What you are asked to do: Nothing but the lines from the one containing "(308, 322) = (449, 475): brown" through the end of the data should be output, each reproduced exactly.

Coordinate-based object records:
○ ○ ○ ○

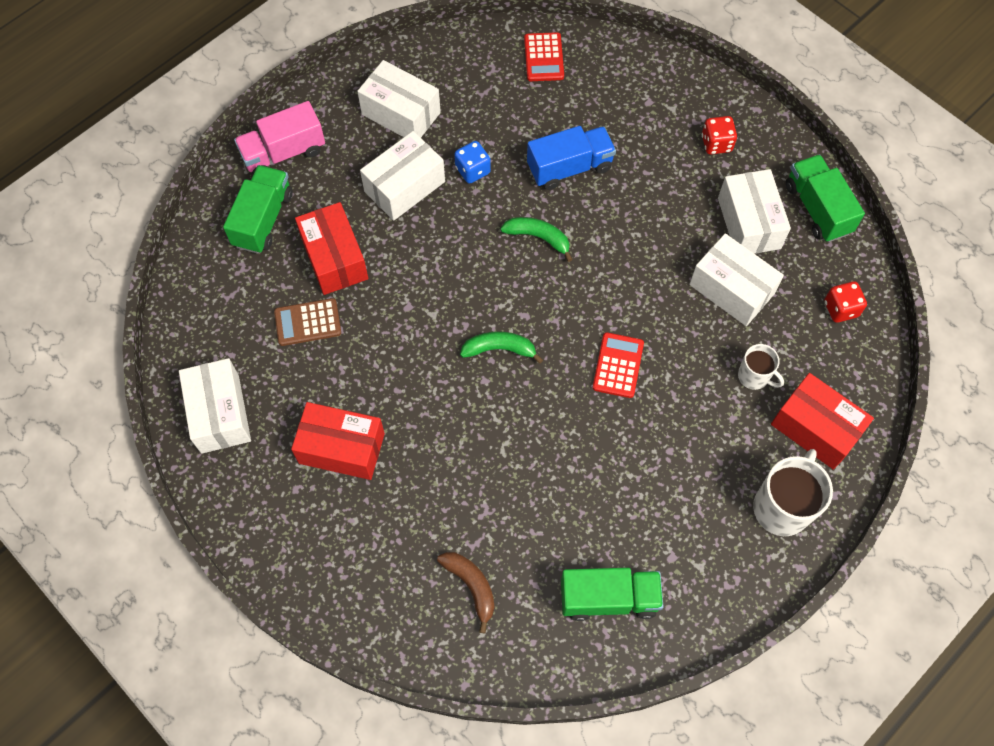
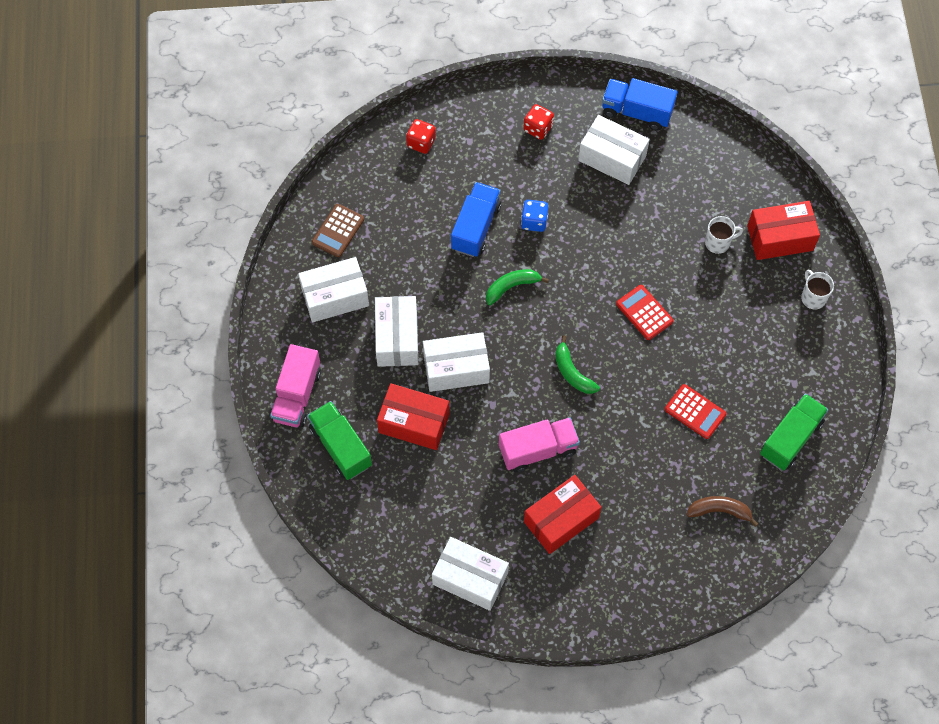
camera: 50 degrees left, 0 degrees up
(308, 322) = (449, 475): brown calculator -> brown calculator (338, 231)
(395, 377) = (538, 450): none -> pink truck
(472, 170) = (423, 287): blue dice -> blue dice (534, 221)
(499, 349) = (572, 372): green banana -> green banana turned 75 degrees counterclockwise
(544, 57) = (374, 175): red calculator -> red calculator (695, 412)
(731, 289) = (649, 206): white box -> white box (456, 369)
(782, 507) = (813, 297): white mug -> white mug, size x0.57
(817, 209) = (637, 112): green truck -> blue truck
(840, 309) = (715, 158): red dice -> red dice (421, 143)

○ ○ ○ ○

Response to the task:
(308, 322) = (449, 475): brown calculator -> brown calculator (338, 231)
(395, 377) = (538, 450): none -> pink truck
(472, 170) = (423, 287): blue dice -> blue dice (534, 221)
(499, 349) = (572, 372): green banana -> green banana turned 75 degrees counterclockwise
(544, 57) = (374, 175): red calculator -> red calculator (695, 412)
(731, 289) = (649, 206): white box -> white box (456, 369)
(782, 507) = (813, 297): white mug -> white mug, size x0.57
(817, 209) = (637, 112): green truck -> blue truck
(840, 309) = (715, 158): red dice -> red dice (421, 143)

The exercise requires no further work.